About this task: Begin at the top of the following data. Copy each line exactly until you have copied the line containing "brown spoon: 4 -> 5".

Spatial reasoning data

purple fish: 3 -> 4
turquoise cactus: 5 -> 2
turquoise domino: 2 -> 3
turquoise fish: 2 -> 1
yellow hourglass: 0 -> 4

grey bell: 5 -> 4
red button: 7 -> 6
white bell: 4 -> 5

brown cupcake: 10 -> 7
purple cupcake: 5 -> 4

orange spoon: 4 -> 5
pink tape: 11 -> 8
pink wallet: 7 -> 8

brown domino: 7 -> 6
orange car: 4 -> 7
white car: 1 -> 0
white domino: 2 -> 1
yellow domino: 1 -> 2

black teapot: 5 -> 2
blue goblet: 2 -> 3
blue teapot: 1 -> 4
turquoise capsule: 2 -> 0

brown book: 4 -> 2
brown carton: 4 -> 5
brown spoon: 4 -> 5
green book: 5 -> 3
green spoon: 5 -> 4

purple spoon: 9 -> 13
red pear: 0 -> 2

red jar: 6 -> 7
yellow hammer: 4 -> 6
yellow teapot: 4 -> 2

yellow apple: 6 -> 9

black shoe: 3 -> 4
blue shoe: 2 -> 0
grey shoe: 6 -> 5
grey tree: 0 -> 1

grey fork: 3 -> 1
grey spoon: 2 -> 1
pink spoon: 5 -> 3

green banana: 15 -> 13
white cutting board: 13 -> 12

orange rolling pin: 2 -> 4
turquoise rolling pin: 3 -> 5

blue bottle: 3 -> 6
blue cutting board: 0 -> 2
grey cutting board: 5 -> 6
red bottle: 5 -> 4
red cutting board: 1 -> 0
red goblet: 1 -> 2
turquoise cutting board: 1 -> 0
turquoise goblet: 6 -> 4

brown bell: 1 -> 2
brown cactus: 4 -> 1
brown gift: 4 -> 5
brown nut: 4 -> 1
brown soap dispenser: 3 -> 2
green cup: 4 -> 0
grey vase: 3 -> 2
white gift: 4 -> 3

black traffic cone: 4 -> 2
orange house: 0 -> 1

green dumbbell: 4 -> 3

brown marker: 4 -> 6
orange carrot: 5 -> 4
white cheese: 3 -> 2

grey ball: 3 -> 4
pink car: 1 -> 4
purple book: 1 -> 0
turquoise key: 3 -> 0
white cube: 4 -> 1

Reply:
purple fish: 3 -> 4
turquoise cactus: 5 -> 2
turquoise domino: 2 -> 3
turquoise fish: 2 -> 1
yellow hourglass: 0 -> 4

grey bell: 5 -> 4
red button: 7 -> 6
white bell: 4 -> 5

brown cupcake: 10 -> 7
purple cupcake: 5 -> 4

orange spoon: 4 -> 5
pink tape: 11 -> 8
pink wallet: 7 -> 8

brown domino: 7 -> 6
orange car: 4 -> 7
white car: 1 -> 0
white domino: 2 -> 1
yellow domino: 1 -> 2

black teapot: 5 -> 2
blue goblet: 2 -> 3
blue teapot: 1 -> 4
turquoise capsule: 2 -> 0

brown book: 4 -> 2
brown carton: 4 -> 5
brown spoon: 4 -> 5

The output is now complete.